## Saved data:
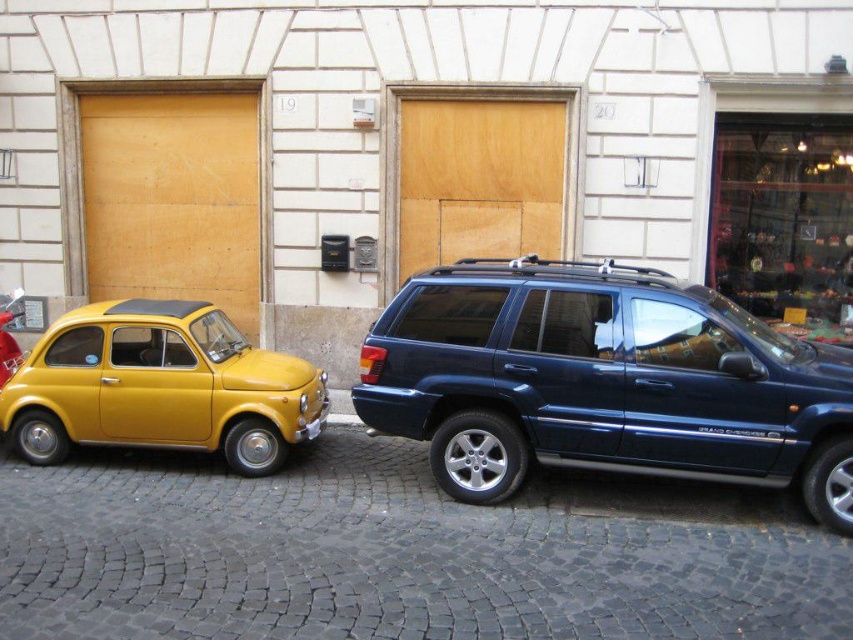
Can you confirm if yellow matte car at left is wider than wooden at center?

Yes.

Is yellow matte car at left behind wooden at center?

No, yellow matte car at left is closer to the viewer.

Who is more forward, (144, 401) or (511, 189)?

Point (144, 401) is more forward.

I want to click on yellow matte car at left, so 160,387.

Does point (390, 304) come closer to viewer compared to point (520, 234)?

That is False.

Is metallic blue minivan at center smaller than wooden at center?

Actually, metallic blue minivan at center might be larger than wooden at center.

Which is behind, point (807, 476) or point (471, 124)?

The point (471, 124) is more distant.

The width and height of the screenshot is (853, 640). I want to click on metallic blue minivan at center, so click(602, 381).

Can you confirm if yellow matte car at left is wider than yellow matte garage door at left?

Indeed, yellow matte car at left has a greater width compared to yellow matte garage door at left.

Does yellow matte car at left have a greater height compared to yellow matte garage door at left?

In fact, yellow matte car at left may be shorter than yellow matte garage door at left.

This screenshot has height=640, width=853. Find the location of `yellow matte car at left`. yellow matte car at left is located at coordinates (160, 387).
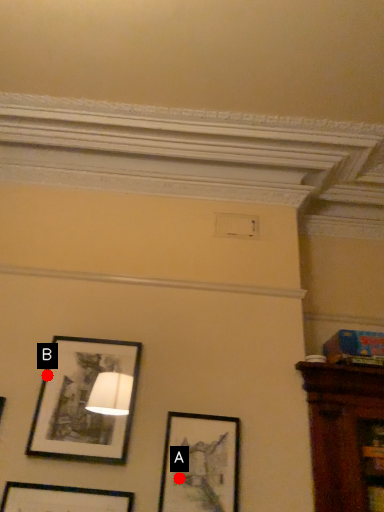
Question: Two points are circled on the image, labeled by A and B beside each circle. Which point appears closest to the camera in this image?

Choices:
 (A) A is closer
 (B) B is closer

Answer: (A)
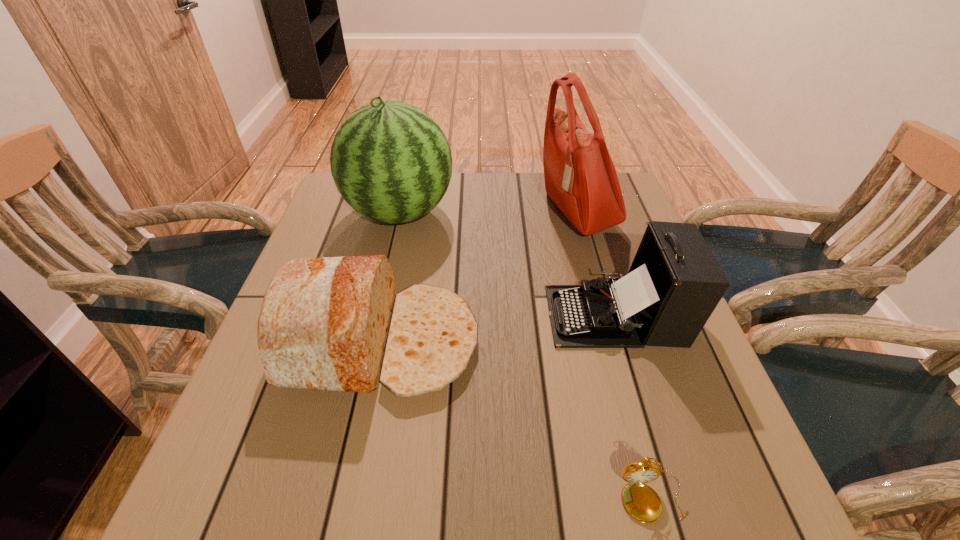
Locate an element on the screen. vacant space positioned 0.250m inside the open case of the typewriter is located at coordinates (435, 315).

Where is `vacant space located inside the open case of the typewriter`? vacant space located inside the open case of the typewriter is located at coordinates (440, 315).

Identify the location of vacant space located 0.160m inside the open case of the typewriter. pyautogui.click(x=475, y=315).

What are the coordinates of `vacant area situated 0.400m at the sliced end of the bread` in the screenshot? It's located at (670, 342).

Locate an element on the screen. handbag at the far edge is located at coordinates (580, 177).

Locate an element on the screen. The width and height of the screenshot is (960, 540). watermelon that is at the far edge is located at coordinates pyautogui.click(x=391, y=162).

Where is `object that is at the near edge`? The height and width of the screenshot is (540, 960). object that is at the near edge is located at coordinates (641, 501).

Where is `watermelon located in the left edge section of the desktop`? watermelon located in the left edge section of the desktop is located at coordinates pos(391,162).

The width and height of the screenshot is (960, 540). I want to click on bread positioned at the left edge, so click(x=334, y=323).

You are a GUI agent. You are given a task and a screenshot of the screen. Output one action in this format:
    pyautogui.click(x=<x>, y=<y>)
    Task: Click on the handbag located in the right edge section of the desktop
    
    Given the screenshot: What is the action you would take?
    [x=580, y=177]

## TASK OBJECTIVE:
Copy out all of these lines with every "handbag" swapped for "backpack" and everything else unchanged, leaving out the pictures.

## RESULT OF THIS EXERCISE:
Can you confirm if yellow matte car at left is wider than wooden at center?

Yes.

Is yellow matte car at left behind wooden at center?

No, yellow matte car at left is closer to the viewer.

Who is more forward, (144, 401) or (511, 189)?

Point (144, 401) is more forward.

I want to click on yellow matte car at left, so 160,387.

Does point (390, 304) come closer to viewer compared to point (520, 234)?

That is False.

Is metallic blue minivan at center smaller than wooden at center?

Actually, metallic blue minivan at center might be larger than wooden at center.

Which is behind, point (807, 476) or point (471, 124)?

The point (471, 124) is more distant.

The width and height of the screenshot is (853, 640). I want to click on metallic blue minivan at center, so click(602, 381).

Can you confirm if yellow matte car at left is wider than yellow matte garage door at left?

Indeed, yellow matte car at left has a greater width compared to yellow matte garage door at left.

Does yellow matte car at left have a greater height compared to yellow matte garage door at left?

In fact, yellow matte car at left may be shorter than yellow matte garage door at left.

This screenshot has height=640, width=853. Find the location of `yellow matte car at left`. yellow matte car at left is located at coordinates (160, 387).
Question: Two points are circled on the image, labeled by A and B beside each circle. Which point appears closest to the camera in this image?

Choices:
 (A) A is closer
 (B) B is closer

Answer: (A)
Locate an element on the screen. vacant space positioned 0.250m inside the open case of the typewriter is located at coordinates (435, 315).

Where is `vacant space located inside the open case of the typewriter`? vacant space located inside the open case of the typewriter is located at coordinates (440, 315).

Identify the location of vacant space located 0.160m inside the open case of the typewriter. pyautogui.click(x=475, y=315).

What are the coordinates of `vacant area situated 0.400m at the sliced end of the bread` in the screenshot? It's located at (670, 342).

Locate an element on the screen. backpack at the far edge is located at coordinates (580, 177).

Locate an element on the screen. The width and height of the screenshot is (960, 540). watermelon that is at the far edge is located at coordinates pyautogui.click(x=391, y=162).

Where is `object that is at the near edge`? The height and width of the screenshot is (540, 960). object that is at the near edge is located at coordinates (641, 501).

Where is `watermelon located in the left edge section of the desktop`? watermelon located in the left edge section of the desktop is located at coordinates pos(391,162).

The width and height of the screenshot is (960, 540). I want to click on bread positioned at the left edge, so click(x=334, y=323).

You are a GUI agent. You are given a task and a screenshot of the screen. Output one action in this format:
    pyautogui.click(x=<x>, y=<y>)
    Task: Click on the backpack located in the right edge section of the desktop
    
    Given the screenshot: What is the action you would take?
    [x=580, y=177]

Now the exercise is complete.